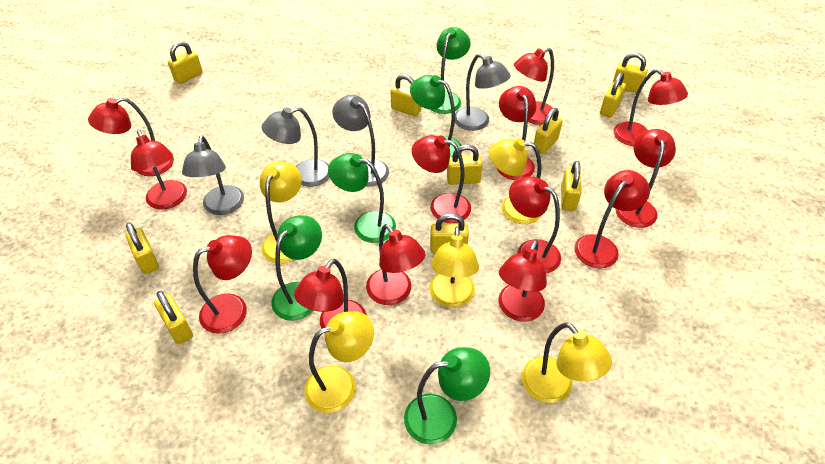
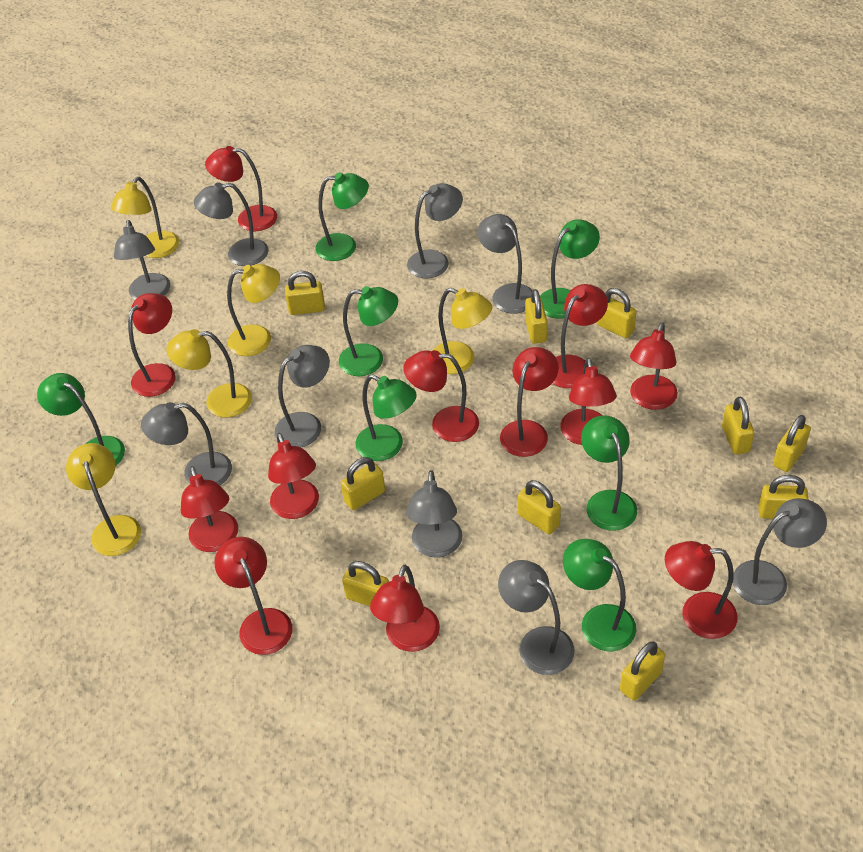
green lamp: 5 -> 7
grey lamp: 4 -> 9
red lamp: 13 -> 12

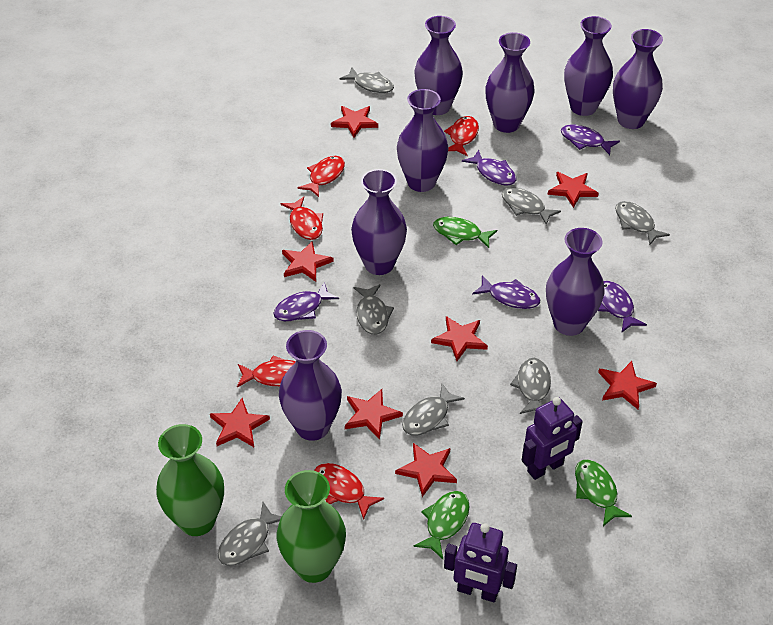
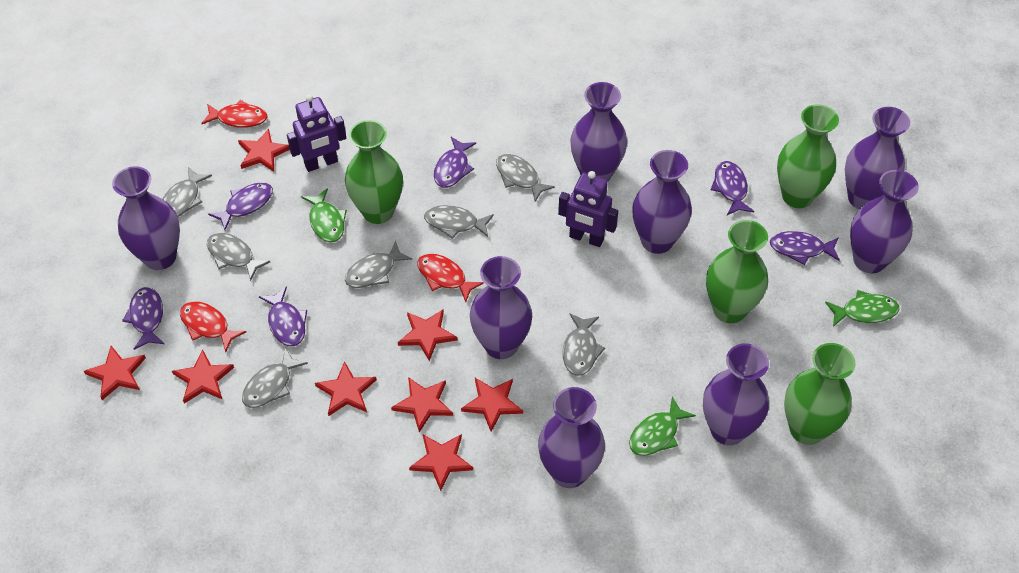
green vase: 2 -> 4
purple fish: 5 -> 6
red fish: 5 -> 3

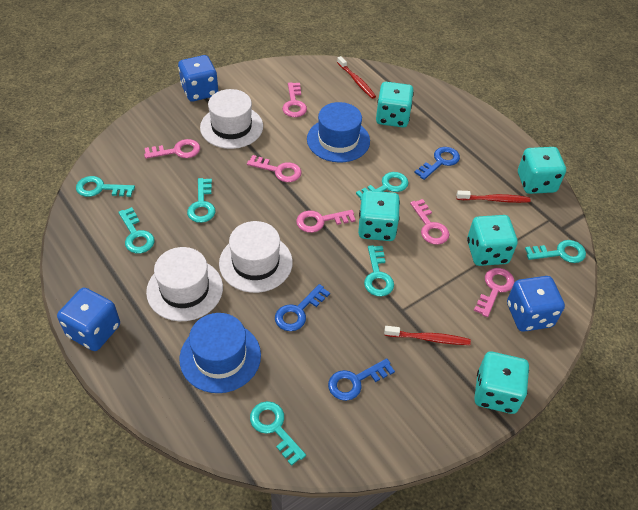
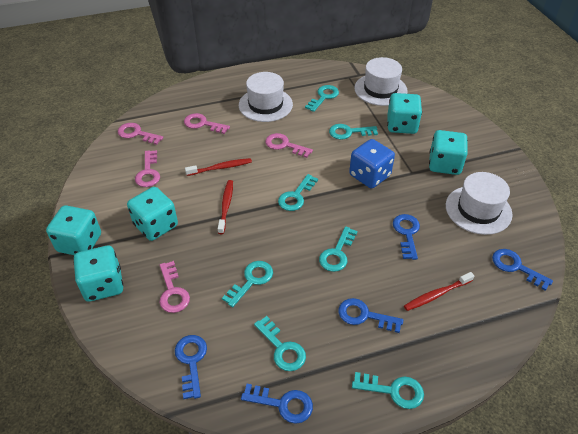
blue dice: 3 -> 1
blue hat: 2 -> 0
blue key: 3 -> 5
pink key: 6 -> 5

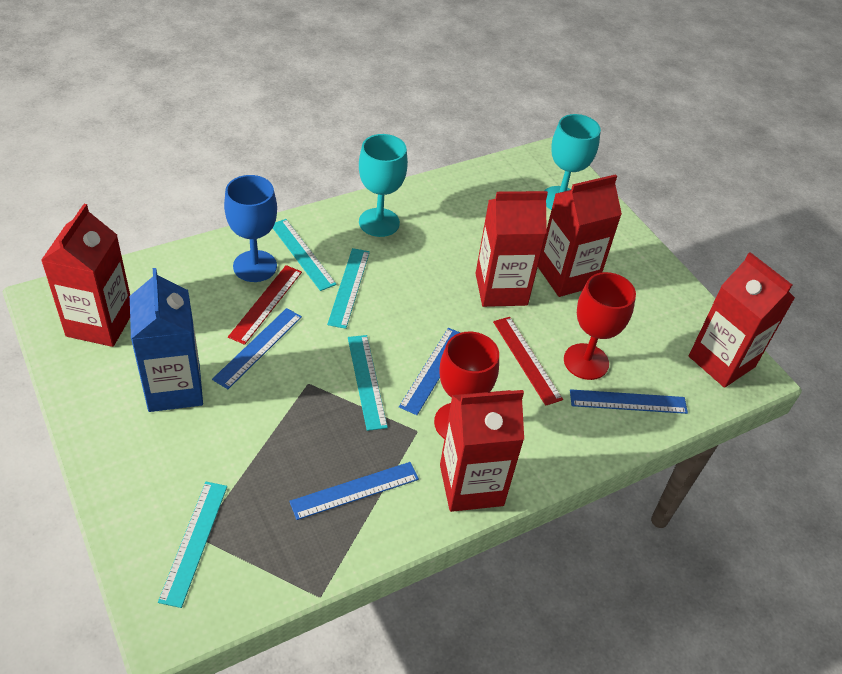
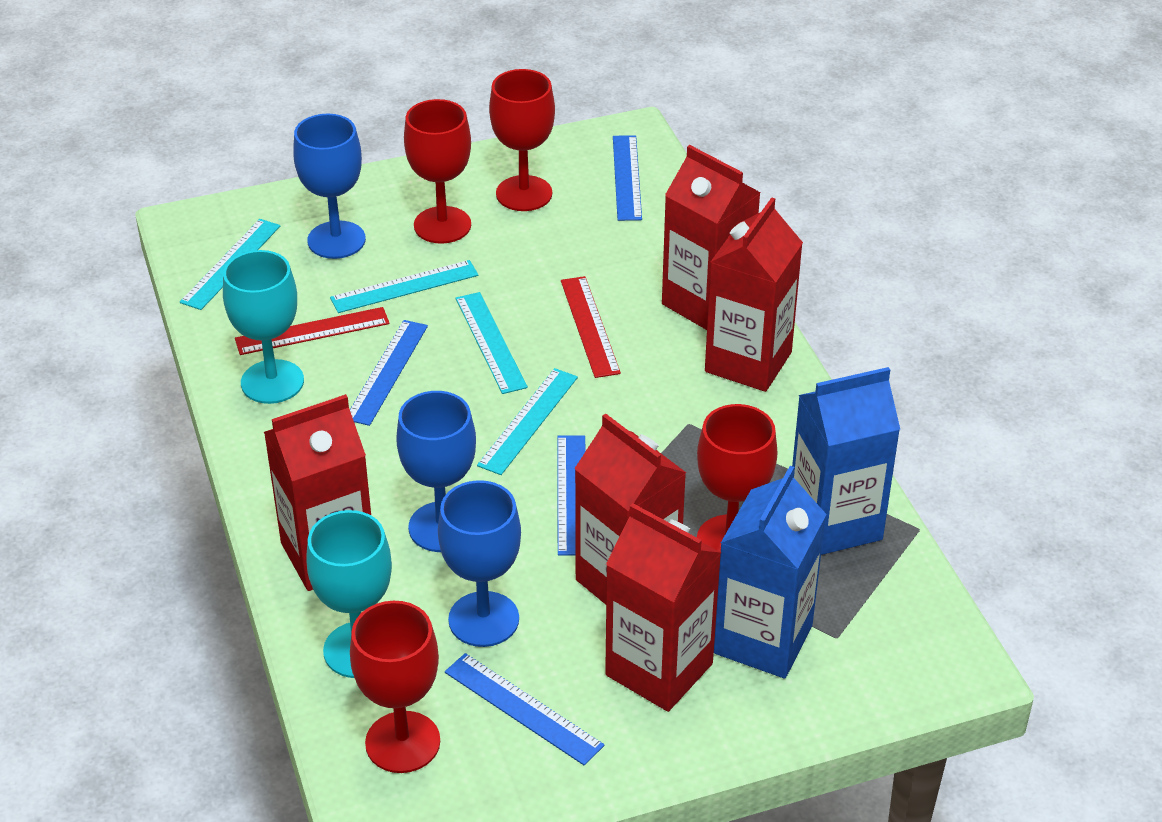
blue carton: 1 -> 2
blue goblet: 1 -> 3
red goblet: 2 -> 4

---+---

- _WHAT THIS TASK INVOLVES_:
Reproduce, exactly and with no pictures, the lines from the line containing "blue dice: 3 -> 1" through the closing line of the data above, keeping both ends.

- _FINAL ANSWER_:
blue dice: 3 -> 1
blue hat: 2 -> 0
blue key: 3 -> 5
pink key: 6 -> 5

blue carton: 1 -> 2
blue goblet: 1 -> 3
red goblet: 2 -> 4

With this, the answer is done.